## INPUT RECORDS:
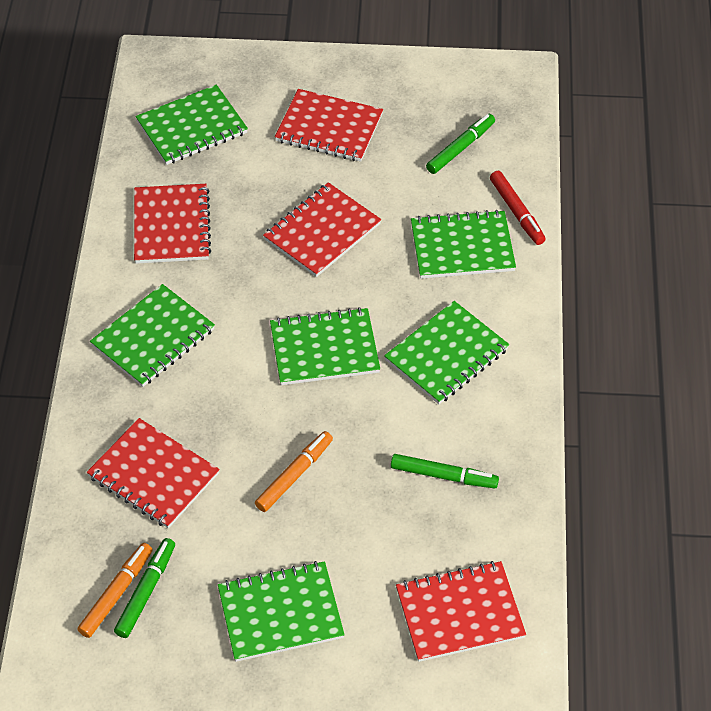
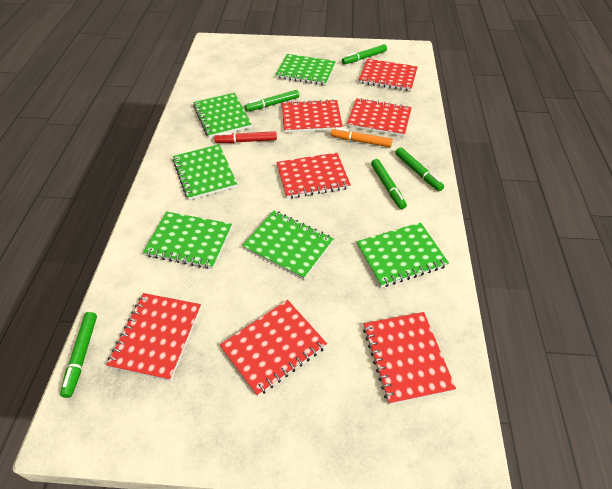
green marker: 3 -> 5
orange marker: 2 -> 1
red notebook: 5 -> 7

==

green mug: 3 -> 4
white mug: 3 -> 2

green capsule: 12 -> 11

## TASK ITEM:
Every line containing the string "green" should be pulled from the listing and copied.

## RESULT OF THIS EXERCISE:
green marker: 3 -> 5
green mug: 3 -> 4
green capsule: 12 -> 11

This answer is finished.